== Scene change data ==
———

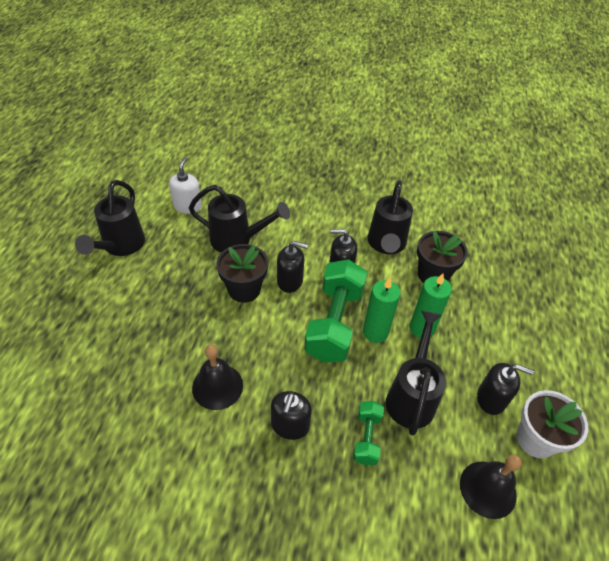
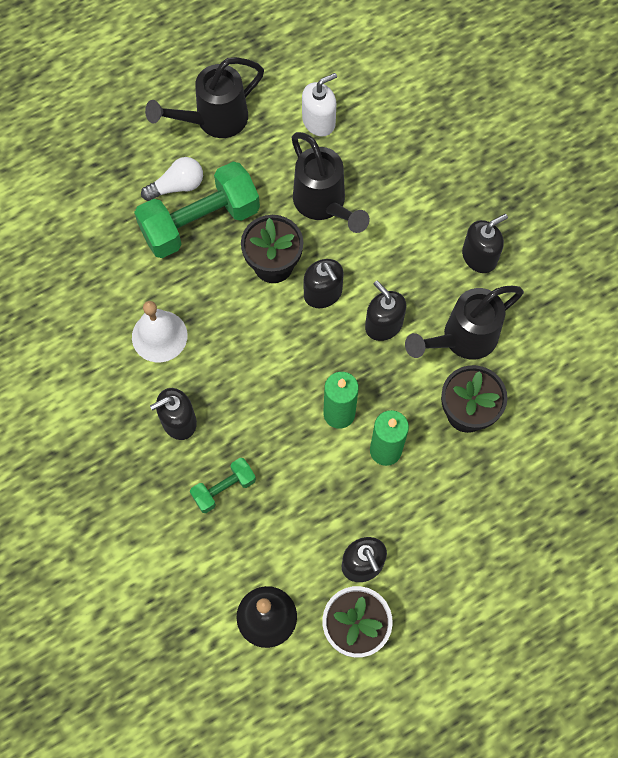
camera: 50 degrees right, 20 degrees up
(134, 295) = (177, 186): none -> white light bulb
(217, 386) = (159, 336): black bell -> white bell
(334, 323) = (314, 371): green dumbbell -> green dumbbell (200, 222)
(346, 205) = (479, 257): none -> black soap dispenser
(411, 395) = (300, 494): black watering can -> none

———

== PROBLEM REQUIREMENTS ==
Return all the entries word for word, but omit any pictures they contain.

== RESPONSE FOR THIS EXERCISE ==
camera: 50 degrees right, 20 degrees up
(134, 295) = (177, 186): none -> white light bulb
(217, 386) = (159, 336): black bell -> white bell
(334, 323) = (314, 371): green dumbbell -> green dumbbell (200, 222)
(346, 205) = (479, 257): none -> black soap dispenser
(411, 395) = (300, 494): black watering can -> none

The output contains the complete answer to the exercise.